- [Goal of the exercise]:
Word for word, give the records again, dropping any picture they hold.

Collected data entries
- - - -

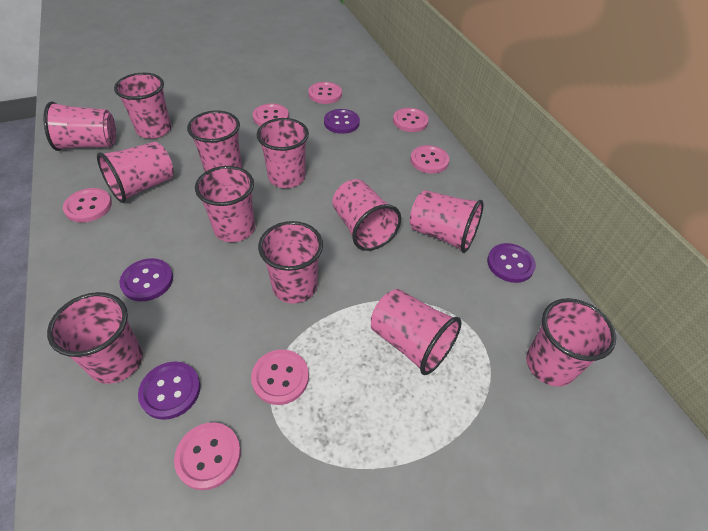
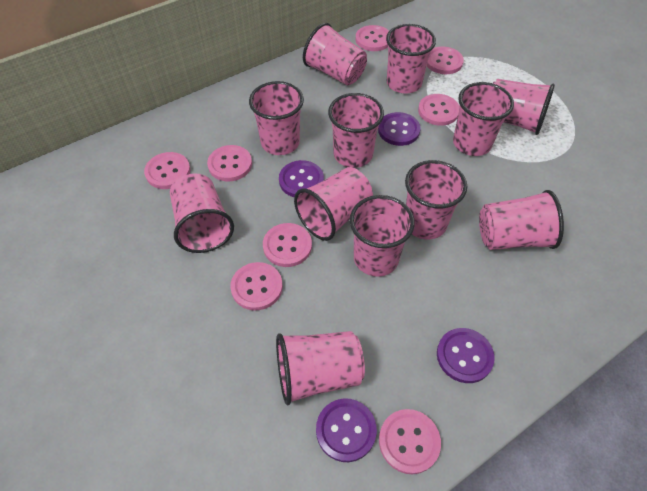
pink button: 7 -> 8

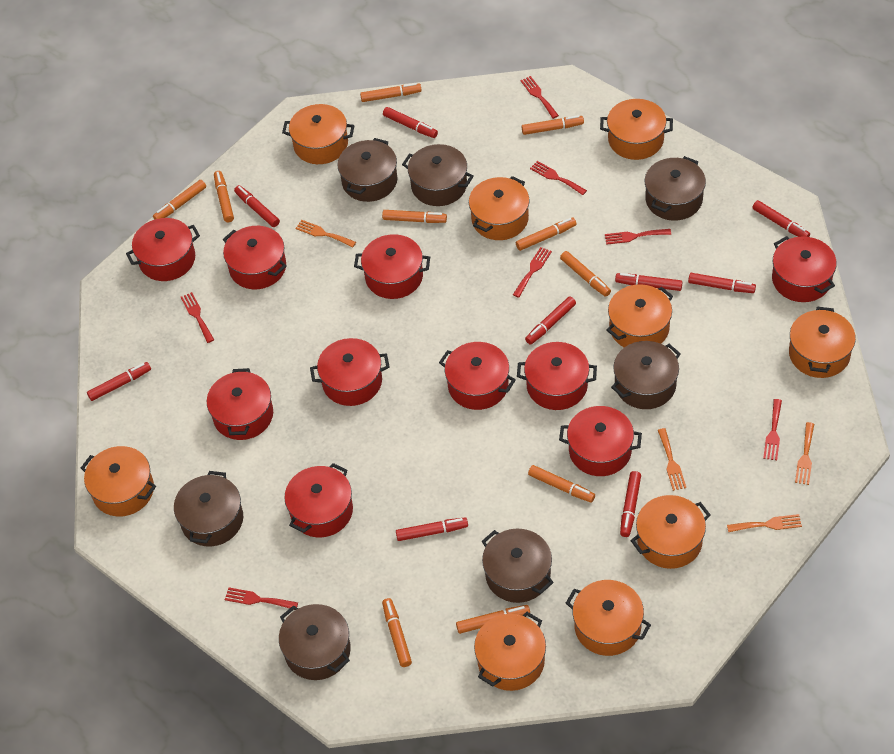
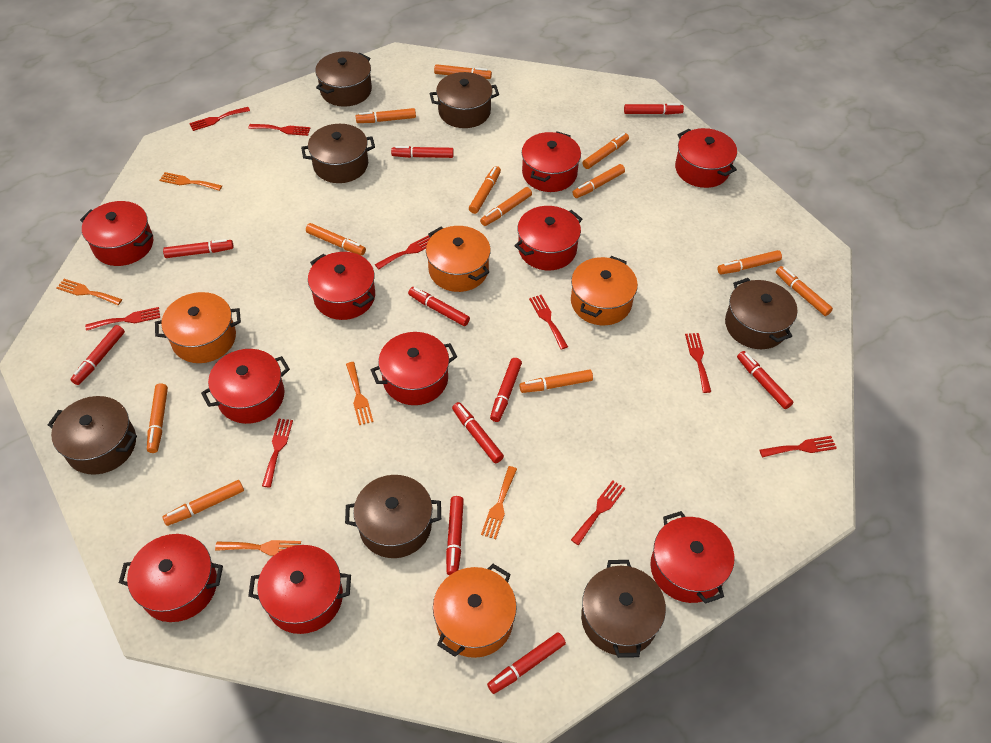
orange fork: 4 -> 5
orange marker: 10 -> 12
orange pot: 9 -> 4
red fork: 7 -> 9
red marker: 9 -> 10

- - - -

- [Answer space]:
pink button: 7 -> 8

orange fork: 4 -> 5
orange marker: 10 -> 12
orange pot: 9 -> 4
red fork: 7 -> 9
red marker: 9 -> 10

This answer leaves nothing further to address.